[Exercise data — start]

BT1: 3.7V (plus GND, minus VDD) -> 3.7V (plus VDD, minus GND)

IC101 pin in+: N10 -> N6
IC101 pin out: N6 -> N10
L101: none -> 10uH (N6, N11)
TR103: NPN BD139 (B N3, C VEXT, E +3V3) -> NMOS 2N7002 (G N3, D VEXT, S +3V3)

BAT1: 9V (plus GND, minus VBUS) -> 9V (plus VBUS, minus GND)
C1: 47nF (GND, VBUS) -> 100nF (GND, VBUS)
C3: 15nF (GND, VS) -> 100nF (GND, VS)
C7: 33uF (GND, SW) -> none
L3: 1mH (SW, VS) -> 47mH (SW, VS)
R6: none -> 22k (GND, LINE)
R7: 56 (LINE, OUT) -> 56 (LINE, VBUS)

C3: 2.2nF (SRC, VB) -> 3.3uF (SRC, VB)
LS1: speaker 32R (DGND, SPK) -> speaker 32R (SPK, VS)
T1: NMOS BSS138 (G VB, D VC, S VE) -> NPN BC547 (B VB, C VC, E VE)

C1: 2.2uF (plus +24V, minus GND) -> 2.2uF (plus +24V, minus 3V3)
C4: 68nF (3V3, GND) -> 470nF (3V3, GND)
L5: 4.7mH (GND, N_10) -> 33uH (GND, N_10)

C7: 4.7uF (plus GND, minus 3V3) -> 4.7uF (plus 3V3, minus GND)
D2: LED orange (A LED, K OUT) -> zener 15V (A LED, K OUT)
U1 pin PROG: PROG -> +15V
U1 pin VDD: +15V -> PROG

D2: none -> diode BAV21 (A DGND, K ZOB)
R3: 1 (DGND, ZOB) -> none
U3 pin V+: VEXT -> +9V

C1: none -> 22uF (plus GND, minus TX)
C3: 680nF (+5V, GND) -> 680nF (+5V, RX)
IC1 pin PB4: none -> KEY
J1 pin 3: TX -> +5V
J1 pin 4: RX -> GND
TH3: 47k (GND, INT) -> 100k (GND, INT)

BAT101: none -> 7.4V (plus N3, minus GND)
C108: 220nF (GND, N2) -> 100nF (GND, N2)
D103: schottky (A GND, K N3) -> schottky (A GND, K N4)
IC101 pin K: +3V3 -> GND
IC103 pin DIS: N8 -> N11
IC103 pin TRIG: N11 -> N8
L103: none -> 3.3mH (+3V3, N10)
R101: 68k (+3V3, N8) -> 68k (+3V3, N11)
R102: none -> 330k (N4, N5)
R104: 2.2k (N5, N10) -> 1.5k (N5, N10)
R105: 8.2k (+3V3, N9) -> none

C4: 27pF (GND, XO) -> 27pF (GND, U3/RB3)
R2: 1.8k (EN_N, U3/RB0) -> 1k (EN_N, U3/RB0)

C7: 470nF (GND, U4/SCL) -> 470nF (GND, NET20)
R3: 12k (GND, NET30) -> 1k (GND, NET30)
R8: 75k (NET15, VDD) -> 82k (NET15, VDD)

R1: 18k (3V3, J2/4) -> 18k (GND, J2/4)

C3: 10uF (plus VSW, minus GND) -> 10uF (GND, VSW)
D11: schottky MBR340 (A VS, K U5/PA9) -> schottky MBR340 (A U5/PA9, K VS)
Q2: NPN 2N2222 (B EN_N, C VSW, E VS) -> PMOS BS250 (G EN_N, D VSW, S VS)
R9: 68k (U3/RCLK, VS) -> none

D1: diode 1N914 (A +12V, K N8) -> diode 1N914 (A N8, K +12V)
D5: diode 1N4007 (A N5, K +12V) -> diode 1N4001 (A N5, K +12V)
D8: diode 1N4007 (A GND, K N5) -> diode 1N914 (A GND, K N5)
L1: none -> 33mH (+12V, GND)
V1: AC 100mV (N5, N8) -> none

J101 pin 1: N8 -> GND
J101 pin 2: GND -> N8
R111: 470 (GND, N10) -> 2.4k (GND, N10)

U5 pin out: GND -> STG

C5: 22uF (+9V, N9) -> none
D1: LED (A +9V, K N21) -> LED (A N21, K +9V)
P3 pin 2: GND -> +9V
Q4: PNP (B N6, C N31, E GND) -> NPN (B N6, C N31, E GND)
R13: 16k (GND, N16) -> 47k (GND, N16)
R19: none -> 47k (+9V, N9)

[Exercise data — finish]

Task to complete: Using the listing above, copy exactly the line that contains "T1: NMOS BSS138", the line that contains "U1 pin PROG: PROG -> +15V", and each line that falls between them.

Solution for this task:
T1: NMOS BSS138 (G VB, D VC, S VE) -> NPN BC547 (B VB, C VC, E VE)

C1: 2.2uF (plus +24V, minus GND) -> 2.2uF (plus +24V, minus 3V3)
C4: 68nF (3V3, GND) -> 470nF (3V3, GND)
L5: 4.7mH (GND, N_10) -> 33uH (GND, N_10)

C7: 4.7uF (plus GND, minus 3V3) -> 4.7uF (plus 3V3, minus GND)
D2: LED orange (A LED, K OUT) -> zener 15V (A LED, K OUT)
U1 pin PROG: PROG -> +15V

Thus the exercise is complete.